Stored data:
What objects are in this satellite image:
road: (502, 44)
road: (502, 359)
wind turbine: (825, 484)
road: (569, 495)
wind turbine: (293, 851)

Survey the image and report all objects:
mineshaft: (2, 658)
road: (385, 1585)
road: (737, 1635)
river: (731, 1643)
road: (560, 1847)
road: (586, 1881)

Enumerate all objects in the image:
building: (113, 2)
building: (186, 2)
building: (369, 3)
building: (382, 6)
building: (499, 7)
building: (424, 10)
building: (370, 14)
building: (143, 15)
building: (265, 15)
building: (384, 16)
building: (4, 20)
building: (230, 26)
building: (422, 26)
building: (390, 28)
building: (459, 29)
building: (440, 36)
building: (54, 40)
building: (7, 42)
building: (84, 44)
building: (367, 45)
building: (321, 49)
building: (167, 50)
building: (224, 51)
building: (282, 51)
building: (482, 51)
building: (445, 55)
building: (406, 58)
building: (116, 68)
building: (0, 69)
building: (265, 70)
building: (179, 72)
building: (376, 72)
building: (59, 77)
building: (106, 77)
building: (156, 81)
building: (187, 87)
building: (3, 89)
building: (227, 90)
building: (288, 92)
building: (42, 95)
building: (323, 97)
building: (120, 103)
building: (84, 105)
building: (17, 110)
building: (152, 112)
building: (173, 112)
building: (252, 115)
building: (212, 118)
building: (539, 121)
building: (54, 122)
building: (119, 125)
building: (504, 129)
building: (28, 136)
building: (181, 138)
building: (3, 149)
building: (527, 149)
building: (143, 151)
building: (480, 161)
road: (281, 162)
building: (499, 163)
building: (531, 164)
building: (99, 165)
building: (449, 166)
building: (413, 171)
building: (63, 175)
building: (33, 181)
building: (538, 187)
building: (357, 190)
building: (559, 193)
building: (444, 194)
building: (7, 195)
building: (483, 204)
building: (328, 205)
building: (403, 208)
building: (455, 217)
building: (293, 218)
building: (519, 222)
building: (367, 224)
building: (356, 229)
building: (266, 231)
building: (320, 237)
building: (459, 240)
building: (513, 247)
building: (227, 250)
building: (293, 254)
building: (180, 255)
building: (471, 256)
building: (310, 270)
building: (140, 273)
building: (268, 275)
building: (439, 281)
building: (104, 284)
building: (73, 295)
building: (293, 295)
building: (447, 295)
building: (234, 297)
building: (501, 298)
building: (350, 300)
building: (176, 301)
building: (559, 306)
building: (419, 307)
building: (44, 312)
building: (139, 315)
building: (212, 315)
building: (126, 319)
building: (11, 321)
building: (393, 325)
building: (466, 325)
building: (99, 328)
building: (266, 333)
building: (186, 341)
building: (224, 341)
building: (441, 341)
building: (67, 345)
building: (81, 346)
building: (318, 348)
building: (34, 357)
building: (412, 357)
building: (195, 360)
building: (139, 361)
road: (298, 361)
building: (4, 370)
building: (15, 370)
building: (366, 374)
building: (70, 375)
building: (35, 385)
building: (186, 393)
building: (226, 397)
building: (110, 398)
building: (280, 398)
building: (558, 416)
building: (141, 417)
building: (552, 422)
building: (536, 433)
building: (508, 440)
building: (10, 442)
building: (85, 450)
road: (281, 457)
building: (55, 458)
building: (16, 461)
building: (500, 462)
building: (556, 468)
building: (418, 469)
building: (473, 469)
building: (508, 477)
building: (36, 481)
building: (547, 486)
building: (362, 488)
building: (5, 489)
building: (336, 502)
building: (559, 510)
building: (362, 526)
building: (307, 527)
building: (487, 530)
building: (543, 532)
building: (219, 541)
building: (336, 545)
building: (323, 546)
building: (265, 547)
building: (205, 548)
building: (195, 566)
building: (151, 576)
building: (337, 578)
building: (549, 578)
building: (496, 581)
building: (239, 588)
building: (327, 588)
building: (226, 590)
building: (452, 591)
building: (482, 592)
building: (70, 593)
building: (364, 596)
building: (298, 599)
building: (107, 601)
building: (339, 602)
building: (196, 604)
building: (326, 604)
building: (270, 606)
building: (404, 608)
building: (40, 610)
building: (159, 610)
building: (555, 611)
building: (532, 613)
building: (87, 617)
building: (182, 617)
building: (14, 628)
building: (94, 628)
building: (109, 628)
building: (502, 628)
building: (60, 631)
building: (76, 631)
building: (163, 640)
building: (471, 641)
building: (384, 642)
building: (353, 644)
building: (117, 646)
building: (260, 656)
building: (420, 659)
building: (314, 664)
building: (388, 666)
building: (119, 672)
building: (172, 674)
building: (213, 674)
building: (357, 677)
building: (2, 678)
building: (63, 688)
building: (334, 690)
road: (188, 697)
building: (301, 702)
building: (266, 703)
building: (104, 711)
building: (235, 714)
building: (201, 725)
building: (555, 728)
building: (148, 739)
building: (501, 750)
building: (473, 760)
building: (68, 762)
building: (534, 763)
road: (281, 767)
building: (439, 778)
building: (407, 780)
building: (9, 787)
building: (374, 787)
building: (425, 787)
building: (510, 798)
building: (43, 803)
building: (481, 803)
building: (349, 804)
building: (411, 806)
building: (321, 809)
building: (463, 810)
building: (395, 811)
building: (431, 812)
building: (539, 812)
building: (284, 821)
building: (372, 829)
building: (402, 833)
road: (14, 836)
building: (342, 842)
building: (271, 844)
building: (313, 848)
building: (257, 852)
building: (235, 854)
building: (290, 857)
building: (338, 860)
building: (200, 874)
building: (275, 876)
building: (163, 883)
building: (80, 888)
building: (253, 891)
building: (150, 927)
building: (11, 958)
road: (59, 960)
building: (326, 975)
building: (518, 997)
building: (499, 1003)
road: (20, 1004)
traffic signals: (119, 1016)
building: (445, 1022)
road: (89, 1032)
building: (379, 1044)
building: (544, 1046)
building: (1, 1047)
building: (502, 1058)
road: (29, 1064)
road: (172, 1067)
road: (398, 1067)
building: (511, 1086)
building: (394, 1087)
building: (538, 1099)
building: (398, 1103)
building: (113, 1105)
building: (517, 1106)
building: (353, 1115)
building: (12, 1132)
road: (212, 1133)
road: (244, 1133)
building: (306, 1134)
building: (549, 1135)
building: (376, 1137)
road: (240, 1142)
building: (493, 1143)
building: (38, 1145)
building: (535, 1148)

Problem:
Set down all the entries again, word for word.

Finished task:
What objects are in this satellite image:
road: (502, 44)
road: (502, 359)
wind turbine: (825, 484)
road: (569, 495)
wind turbine: (293, 851)

Survey the image and report all objects:
mineshaft: (2, 658)
road: (385, 1585)
road: (737, 1635)
river: (731, 1643)
road: (560, 1847)
road: (586, 1881)

Enumerate all objects in the image:
building: (113, 2)
building: (186, 2)
building: (369, 3)
building: (382, 6)
building: (499, 7)
building: (424, 10)
building: (370, 14)
building: (143, 15)
building: (265, 15)
building: (384, 16)
building: (4, 20)
building: (230, 26)
building: (422, 26)
building: (390, 28)
building: (459, 29)
building: (440, 36)
building: (54, 40)
building: (7, 42)
building: (84, 44)
building: (367, 45)
building: (321, 49)
building: (167, 50)
building: (224, 51)
building: (282, 51)
building: (482, 51)
building: (445, 55)
building: (406, 58)
building: (116, 68)
building: (0, 69)
building: (265, 70)
building: (179, 72)
building: (376, 72)
building: (59, 77)
building: (106, 77)
building: (156, 81)
building: (187, 87)
building: (3, 89)
building: (227, 90)
building: (288, 92)
building: (42, 95)
building: (323, 97)
building: (120, 103)
building: (84, 105)
building: (17, 110)
building: (152, 112)
building: (173, 112)
building: (252, 115)
building: (212, 118)
building: (539, 121)
building: (54, 122)
building: (119, 125)
building: (504, 129)
building: (28, 136)
building: (181, 138)
building: (3, 149)
building: (527, 149)
building: (143, 151)
building: (480, 161)
road: (281, 162)
building: (499, 163)
building: (531, 164)
building: (99, 165)
building: (449, 166)
building: (413, 171)
building: (63, 175)
building: (33, 181)
building: (538, 187)
building: (357, 190)
building: (559, 193)
building: (444, 194)
building: (7, 195)
building: (483, 204)
building: (328, 205)
building: (403, 208)
building: (455, 217)
building: (293, 218)
building: (519, 222)
building: (367, 224)
building: (356, 229)
building: (266, 231)
building: (320, 237)
building: (459, 240)
building: (513, 247)
building: (227, 250)
building: (293, 254)
building: (180, 255)
building: (471, 256)
building: (310, 270)
building: (140, 273)
building: (268, 275)
building: (439, 281)
building: (104, 284)
building: (73, 295)
building: (293, 295)
building: (447, 295)
building: (234, 297)
building: (501, 298)
building: (350, 300)
building: (176, 301)
building: (559, 306)
building: (419, 307)
building: (44, 312)
building: (139, 315)
building: (212, 315)
building: (126, 319)
building: (11, 321)
building: (393, 325)
building: (466, 325)
building: (99, 328)
building: (266, 333)
building: (186, 341)
building: (224, 341)
building: (441, 341)
building: (67, 345)
building: (81, 346)
building: (318, 348)
building: (34, 357)
building: (412, 357)
building: (195, 360)
building: (139, 361)
road: (298, 361)
building: (4, 370)
building: (15, 370)
building: (366, 374)
building: (70, 375)
building: (35, 385)
building: (186, 393)
building: (226, 397)
building: (110, 398)
building: (280, 398)
building: (558, 416)
building: (141, 417)
building: (552, 422)
building: (536, 433)
building: (508, 440)
building: (10, 442)
building: (85, 450)
road: (281, 457)
building: (55, 458)
building: (16, 461)
building: (500, 462)
building: (556, 468)
building: (418, 469)
building: (473, 469)
building: (508, 477)
building: (36, 481)
building: (547, 486)
building: (362, 488)
building: (5, 489)
building: (336, 502)
building: (559, 510)
building: (362, 526)
building: (307, 527)
building: (487, 530)
building: (543, 532)
building: (219, 541)
building: (336, 545)
building: (323, 546)
building: (265, 547)
building: (205, 548)
building: (195, 566)
building: (151, 576)
building: (337, 578)
building: (549, 578)
building: (496, 581)
building: (239, 588)
building: (327, 588)
building: (226, 590)
building: (452, 591)
building: (482, 592)
building: (70, 593)
building: (364, 596)
building: (298, 599)
building: (107, 601)
building: (339, 602)
building: (196, 604)
building: (326, 604)
building: (270, 606)
building: (404, 608)
building: (40, 610)
building: (159, 610)
building: (555, 611)
building: (532, 613)
building: (87, 617)
building: (182, 617)
building: (14, 628)
building: (94, 628)
building: (109, 628)
building: (502, 628)
building: (60, 631)
building: (76, 631)
building: (163, 640)
building: (471, 641)
building: (384, 642)
building: (353, 644)
building: (117, 646)
building: (260, 656)
building: (420, 659)
building: (314, 664)
building: (388, 666)
building: (119, 672)
building: (172, 674)
building: (213, 674)
building: (357, 677)
building: (2, 678)
building: (63, 688)
building: (334, 690)
road: (188, 697)
building: (301, 702)
building: (266, 703)
building: (104, 711)
building: (235, 714)
building: (201, 725)
building: (555, 728)
building: (148, 739)
building: (501, 750)
building: (473, 760)
building: (68, 762)
building: (534, 763)
road: (281, 767)
building: (439, 778)
building: (407, 780)
building: (9, 787)
building: (374, 787)
building: (425, 787)
building: (510, 798)
building: (43, 803)
building: (481, 803)
building: (349, 804)
building: (411, 806)
building: (321, 809)
building: (463, 810)
building: (395, 811)
building: (431, 812)
building: (539, 812)
building: (284, 821)
building: (372, 829)
building: (402, 833)
road: (14, 836)
building: (342, 842)
building: (271, 844)
building: (313, 848)
building: (257, 852)
building: (235, 854)
building: (290, 857)
building: (338, 860)
building: (200, 874)
building: (275, 876)
building: (163, 883)
building: (80, 888)
building: (253, 891)
building: (150, 927)
building: (11, 958)
road: (59, 960)
building: (326, 975)
building: (518, 997)
building: (499, 1003)
road: (20, 1004)
traffic signals: (119, 1016)
building: (445, 1022)
road: (89, 1032)
building: (379, 1044)
building: (544, 1046)
building: (1, 1047)
building: (502, 1058)
road: (29, 1064)
road: (172, 1067)
road: (398, 1067)
building: (511, 1086)
building: (394, 1087)
building: (538, 1099)
building: (398, 1103)
building: (113, 1105)
building: (517, 1106)
building: (353, 1115)
building: (12, 1132)
road: (212, 1133)
road: (244, 1133)
building: (306, 1134)
building: (549, 1135)
building: (376, 1137)
road: (240, 1142)
building: (493, 1143)
building: (38, 1145)
building: (535, 1148)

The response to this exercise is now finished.